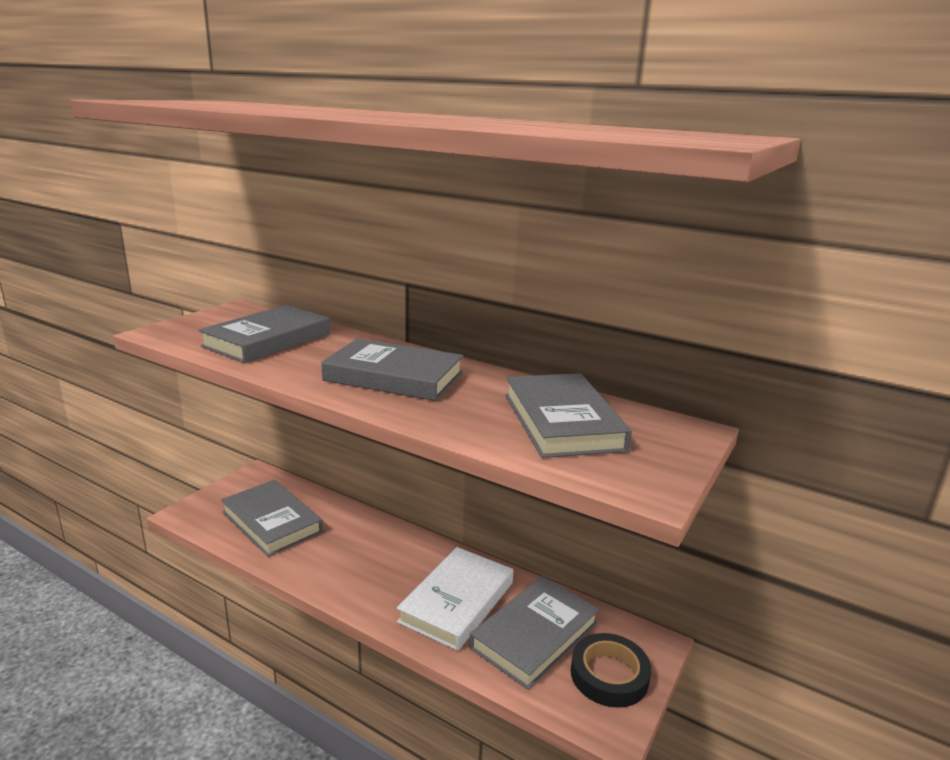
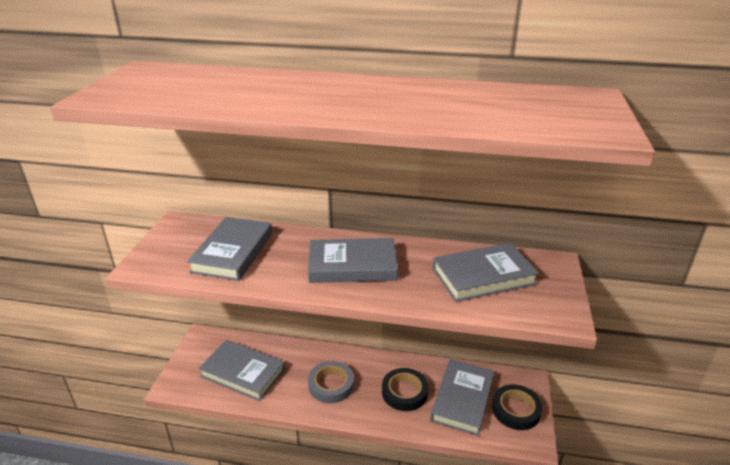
camera: 20 degrees left, 10 degrees up
white book [397,547,513,651] -> black tape [382,368,428,411]
grey book [505,373,632,458] -> grey book turned 75 degrees counterclockwise [433,243,539,302]
none -> grey tape [308,361,354,403]

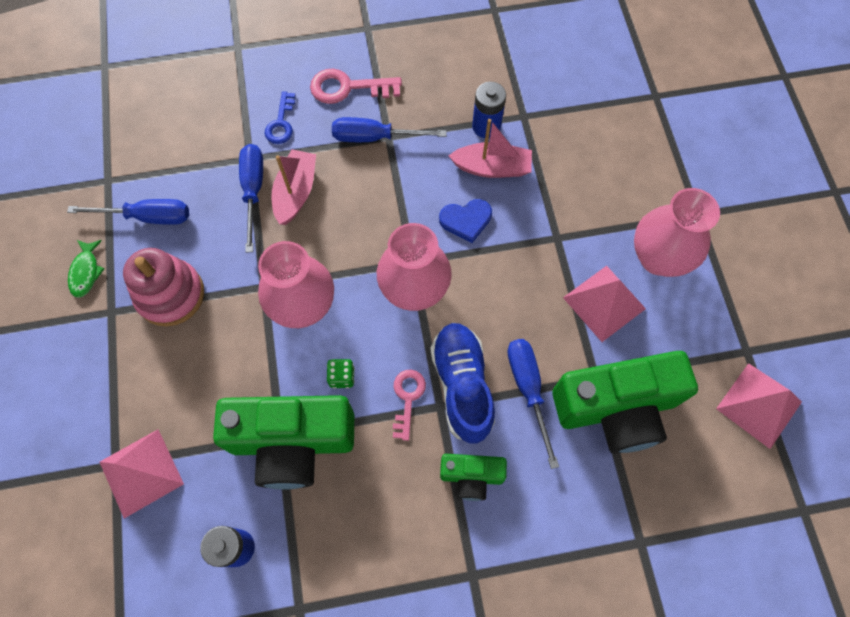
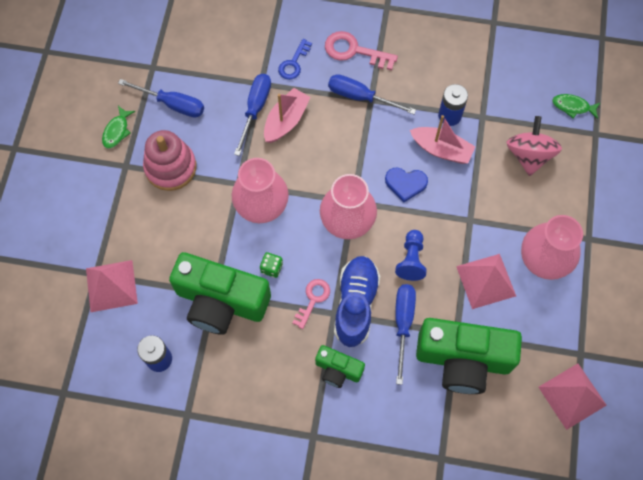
camera: 20 degrees right, 0 degrees up
none -> blue pawn [395,230,427,281]
none -> pink spinning top [506,116,562,176]
none -> green fish [552,94,600,119]

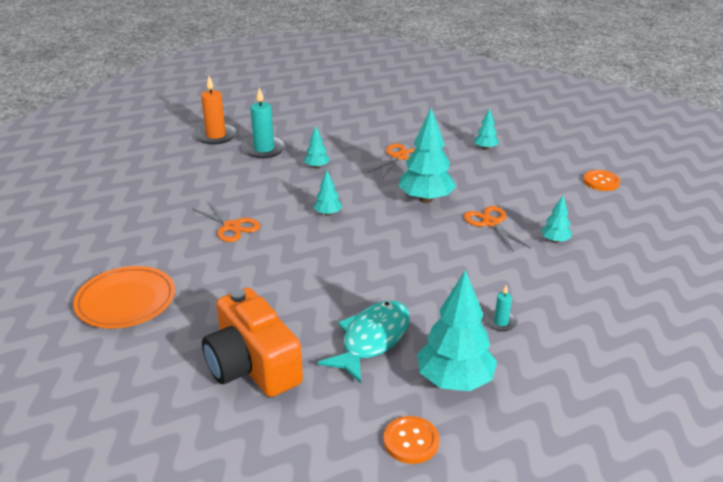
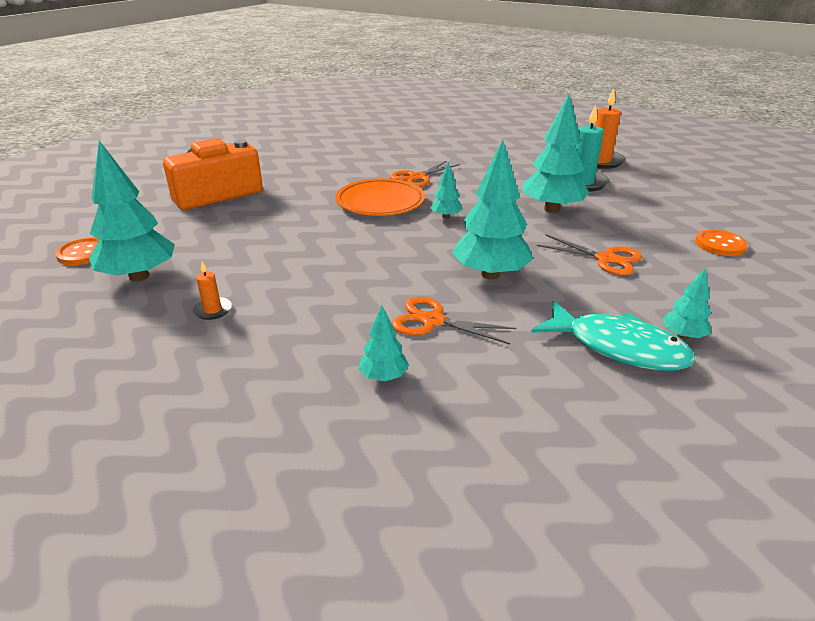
camera: 90 degrees right, 0 degrees up
orange plate [73,266,175,328] -> orange plate moved to [335,178,425,216]
turquoise tree [304,126,330,169] -> turquoise tree [523,94,589,213], size x2.02
turquoise fish [318,300,410,383] -> turquoise fish moved to [531,301,695,371]
orange scissors [464,206,531,252] -> orange scissors turned 135 degrees counterclockwise [392,297,516,345]
turquoise candle [486,285,518,331] -> orange candle [193,261,232,320]
orange button [583,170,620,191] -> orange button moved to [695,229,748,256]

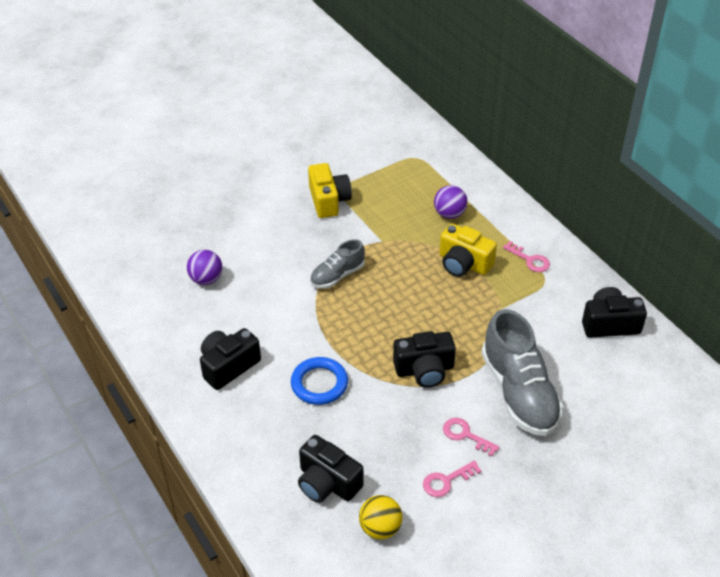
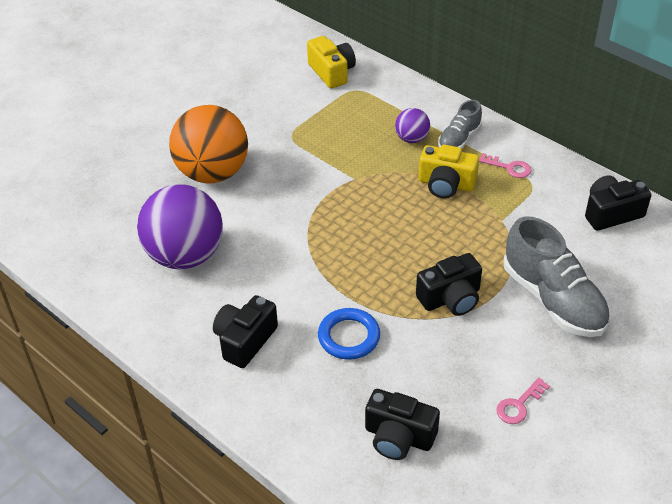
camera: 15 degrees left, 0 degrees up
purple ball [187,250,223,285] -> purple ball [137,185,223,269], size x2.13
yellow camera [308,163,352,218] -> yellow camera moved to [307,36,356,89]
grey shoe [310,239,365,289] -> grey shoe moved to [438,100,482,149]
yellow ball [359,495,402,540] -> none
pink key [443,418,499,457] -> none
none -> orange ball [169,105,248,183]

Exercise prompt: The copy should hold exactly the lines from the line containing "orange button [583,170,620,191]" through the end of the data, both ends included, and no pictures.

Reply:
orange button [583,170,620,191] -> orange button moved to [695,229,748,256]

camera: 15 degrees left, 0 degrees up
purple ball [187,250,223,285] -> purple ball [137,185,223,269], size x2.13
yellow camera [308,163,352,218] -> yellow camera moved to [307,36,356,89]
grey shoe [310,239,365,289] -> grey shoe moved to [438,100,482,149]
yellow ball [359,495,402,540] -> none
pink key [443,418,499,457] -> none
none -> orange ball [169,105,248,183]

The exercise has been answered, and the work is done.